- Exercise brief -
Display every line of the material below that contains the string "kern", reproducing each line in full.

begin Records provided

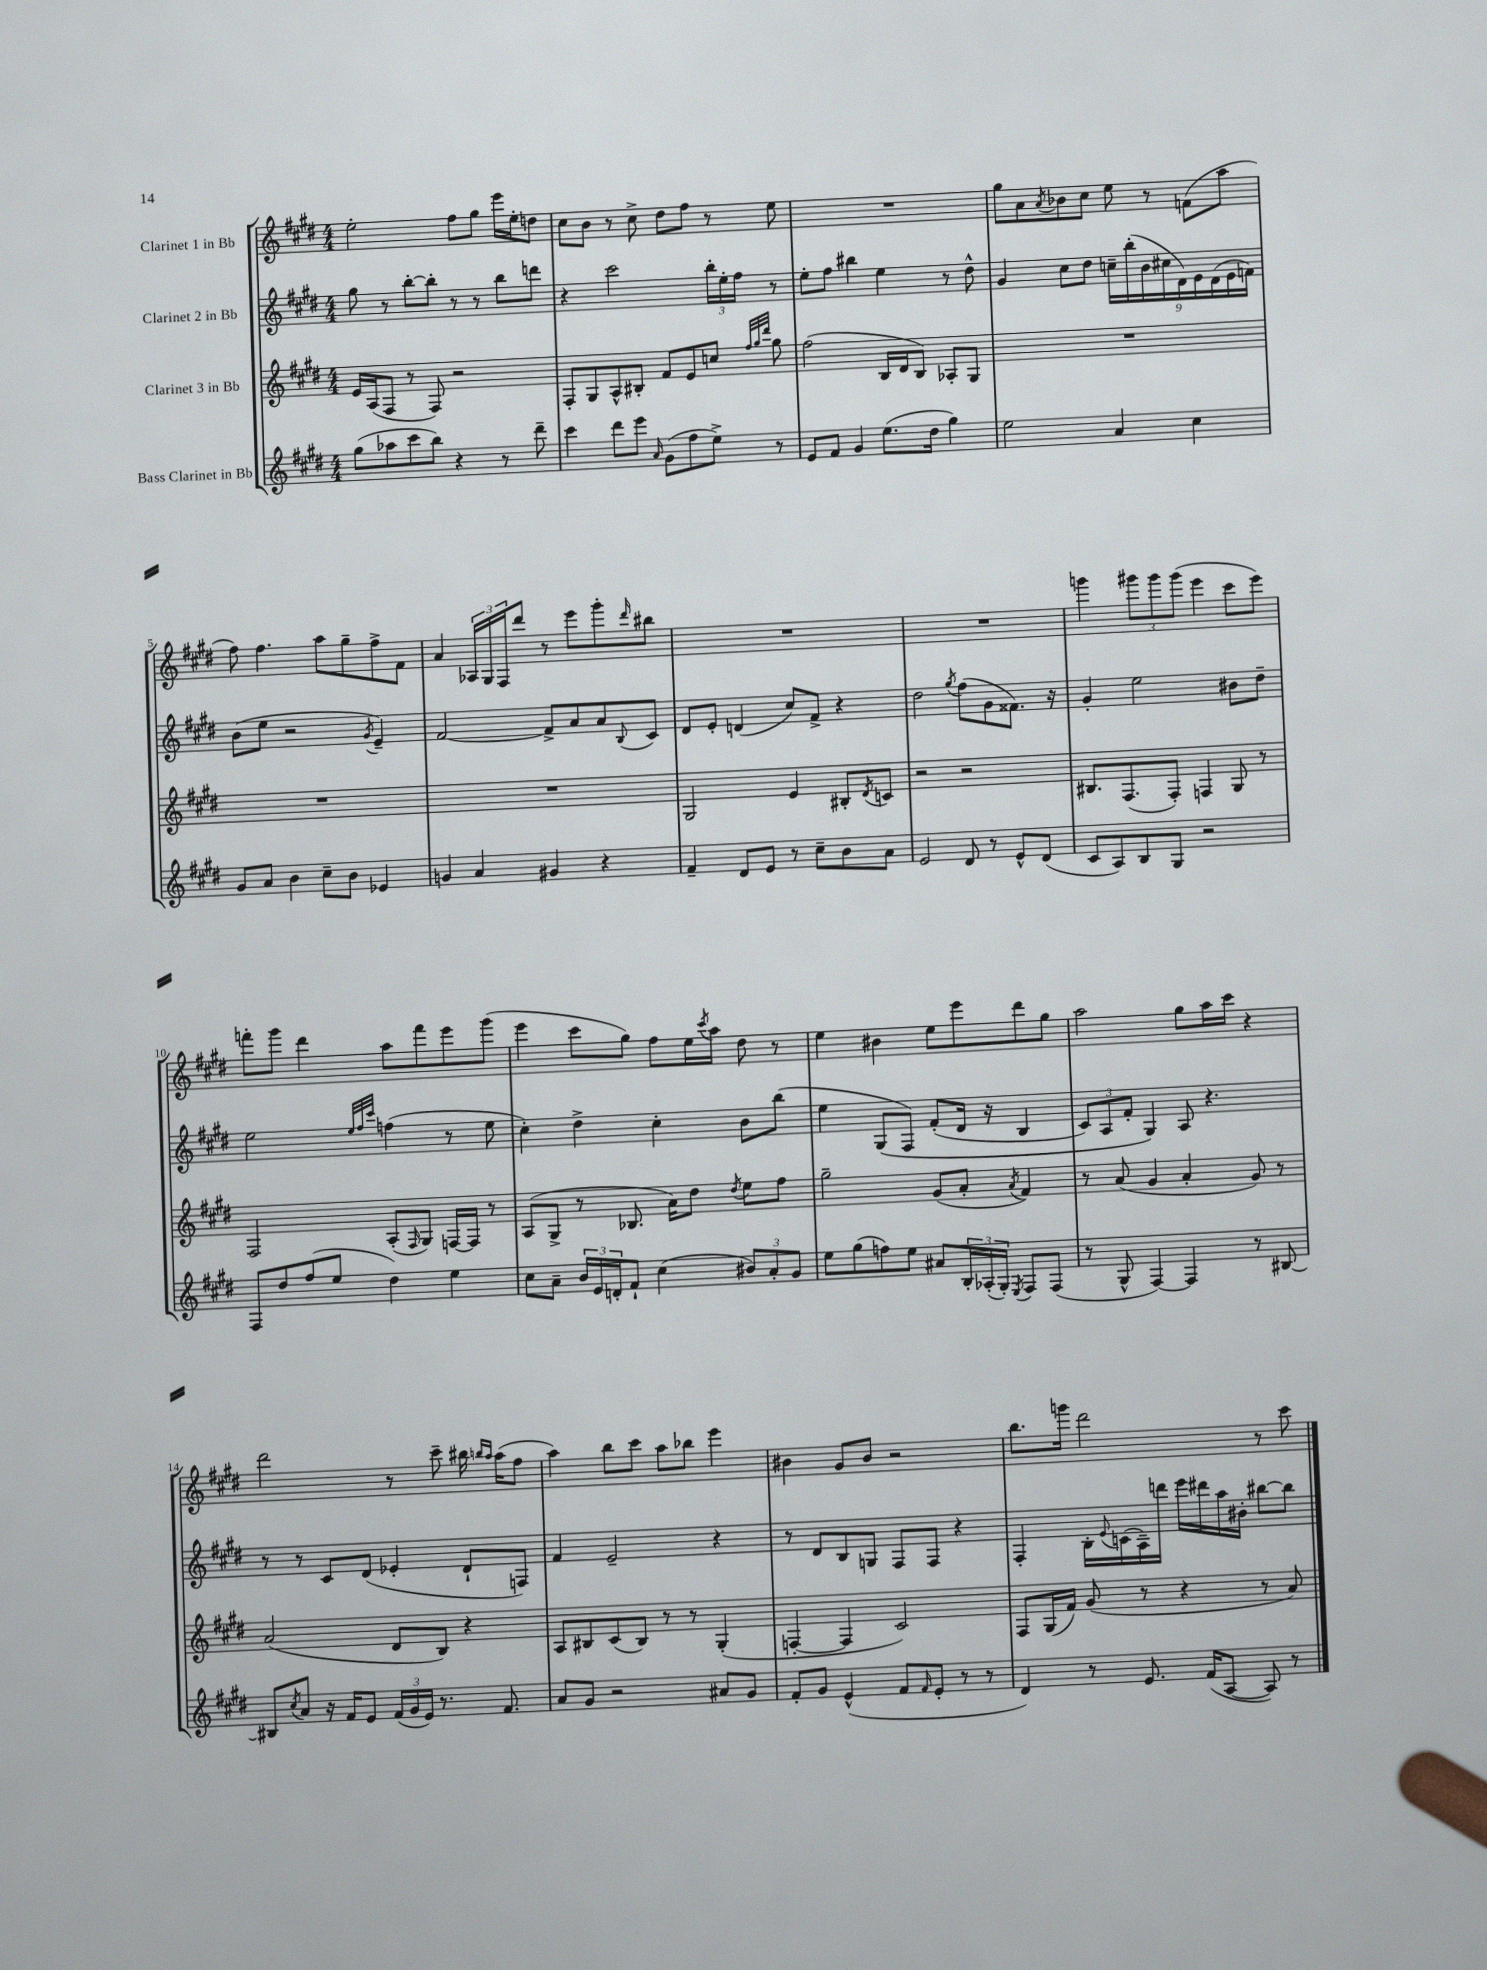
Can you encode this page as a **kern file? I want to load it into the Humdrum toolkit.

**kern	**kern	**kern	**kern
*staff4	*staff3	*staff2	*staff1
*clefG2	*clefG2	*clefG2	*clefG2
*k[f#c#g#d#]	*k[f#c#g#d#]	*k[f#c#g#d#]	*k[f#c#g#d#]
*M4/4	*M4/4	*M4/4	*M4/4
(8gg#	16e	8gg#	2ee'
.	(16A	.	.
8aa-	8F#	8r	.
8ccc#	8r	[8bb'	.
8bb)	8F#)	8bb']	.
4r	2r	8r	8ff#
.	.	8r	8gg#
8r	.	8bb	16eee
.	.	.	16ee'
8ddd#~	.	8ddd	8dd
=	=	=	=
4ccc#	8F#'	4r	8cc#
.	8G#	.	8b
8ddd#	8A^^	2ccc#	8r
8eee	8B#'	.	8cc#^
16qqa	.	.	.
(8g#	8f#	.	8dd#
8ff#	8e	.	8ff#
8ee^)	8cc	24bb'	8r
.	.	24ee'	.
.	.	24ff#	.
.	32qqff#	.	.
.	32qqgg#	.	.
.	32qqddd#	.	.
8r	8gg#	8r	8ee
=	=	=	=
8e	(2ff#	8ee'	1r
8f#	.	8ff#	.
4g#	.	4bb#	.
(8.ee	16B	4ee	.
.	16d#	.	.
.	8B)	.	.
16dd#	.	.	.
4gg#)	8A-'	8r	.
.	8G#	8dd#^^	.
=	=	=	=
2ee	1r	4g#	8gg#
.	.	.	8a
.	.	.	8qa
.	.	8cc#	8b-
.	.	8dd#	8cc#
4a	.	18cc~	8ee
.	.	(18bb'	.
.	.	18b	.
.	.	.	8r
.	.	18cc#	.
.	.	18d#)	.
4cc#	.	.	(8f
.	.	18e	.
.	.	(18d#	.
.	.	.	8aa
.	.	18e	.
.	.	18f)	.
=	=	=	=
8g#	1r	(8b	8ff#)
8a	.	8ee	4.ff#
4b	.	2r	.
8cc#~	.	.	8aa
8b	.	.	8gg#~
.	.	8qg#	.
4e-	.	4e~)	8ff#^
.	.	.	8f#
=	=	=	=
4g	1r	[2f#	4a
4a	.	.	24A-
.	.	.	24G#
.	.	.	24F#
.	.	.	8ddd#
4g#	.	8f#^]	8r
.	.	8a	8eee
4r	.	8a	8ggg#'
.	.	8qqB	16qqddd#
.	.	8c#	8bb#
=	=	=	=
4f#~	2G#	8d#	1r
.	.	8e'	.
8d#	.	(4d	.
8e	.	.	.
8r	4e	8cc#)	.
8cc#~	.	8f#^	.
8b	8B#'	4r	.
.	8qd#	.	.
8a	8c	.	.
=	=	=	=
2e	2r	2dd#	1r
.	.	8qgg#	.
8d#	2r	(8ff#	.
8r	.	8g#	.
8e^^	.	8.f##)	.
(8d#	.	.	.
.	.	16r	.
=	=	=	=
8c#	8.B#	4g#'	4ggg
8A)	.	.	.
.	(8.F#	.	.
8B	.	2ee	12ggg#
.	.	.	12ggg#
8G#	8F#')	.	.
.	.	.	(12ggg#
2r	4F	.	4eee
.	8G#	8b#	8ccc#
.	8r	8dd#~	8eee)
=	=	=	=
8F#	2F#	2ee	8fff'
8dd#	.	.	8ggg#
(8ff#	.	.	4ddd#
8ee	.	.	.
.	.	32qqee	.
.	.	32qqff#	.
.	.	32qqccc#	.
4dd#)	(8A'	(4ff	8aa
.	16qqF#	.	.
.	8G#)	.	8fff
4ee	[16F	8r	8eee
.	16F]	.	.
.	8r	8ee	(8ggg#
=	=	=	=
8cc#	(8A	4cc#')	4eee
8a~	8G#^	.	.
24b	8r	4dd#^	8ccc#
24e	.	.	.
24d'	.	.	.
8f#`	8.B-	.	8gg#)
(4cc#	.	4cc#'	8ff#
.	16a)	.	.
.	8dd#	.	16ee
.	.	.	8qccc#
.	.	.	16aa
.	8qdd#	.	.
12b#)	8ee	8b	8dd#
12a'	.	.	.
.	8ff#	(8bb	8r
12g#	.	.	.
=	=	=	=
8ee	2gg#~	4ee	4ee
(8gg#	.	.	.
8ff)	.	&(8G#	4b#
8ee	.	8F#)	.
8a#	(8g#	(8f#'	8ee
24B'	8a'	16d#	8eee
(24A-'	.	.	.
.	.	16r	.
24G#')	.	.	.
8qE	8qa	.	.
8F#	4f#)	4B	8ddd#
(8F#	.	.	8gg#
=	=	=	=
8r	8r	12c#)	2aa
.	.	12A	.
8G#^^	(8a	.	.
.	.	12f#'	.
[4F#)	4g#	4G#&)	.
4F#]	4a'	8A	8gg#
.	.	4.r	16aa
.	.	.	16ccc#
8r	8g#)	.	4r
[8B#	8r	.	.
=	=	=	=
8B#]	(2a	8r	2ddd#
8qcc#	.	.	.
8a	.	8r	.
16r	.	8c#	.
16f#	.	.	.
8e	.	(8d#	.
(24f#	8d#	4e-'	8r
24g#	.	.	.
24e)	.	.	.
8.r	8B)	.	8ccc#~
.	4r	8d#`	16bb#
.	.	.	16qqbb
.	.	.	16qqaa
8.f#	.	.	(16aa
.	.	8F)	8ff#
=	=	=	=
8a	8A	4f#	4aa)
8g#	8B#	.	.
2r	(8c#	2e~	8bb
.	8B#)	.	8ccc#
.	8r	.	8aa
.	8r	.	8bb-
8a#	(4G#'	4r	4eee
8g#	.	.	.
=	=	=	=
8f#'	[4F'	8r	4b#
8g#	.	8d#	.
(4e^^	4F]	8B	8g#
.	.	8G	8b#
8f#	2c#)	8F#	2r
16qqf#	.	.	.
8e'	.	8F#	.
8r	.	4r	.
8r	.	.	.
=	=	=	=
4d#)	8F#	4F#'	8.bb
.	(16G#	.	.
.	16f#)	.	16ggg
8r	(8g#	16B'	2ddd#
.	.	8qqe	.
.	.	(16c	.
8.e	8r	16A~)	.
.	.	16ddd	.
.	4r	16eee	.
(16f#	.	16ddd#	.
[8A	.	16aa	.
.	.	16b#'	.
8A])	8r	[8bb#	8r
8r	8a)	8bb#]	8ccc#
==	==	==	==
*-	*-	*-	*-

end Records provided

- Output for this task -
Can you encode this page as a **kern file? I want to load it into the Humdrum toolkit.
**kern	**kern	**kern	**kern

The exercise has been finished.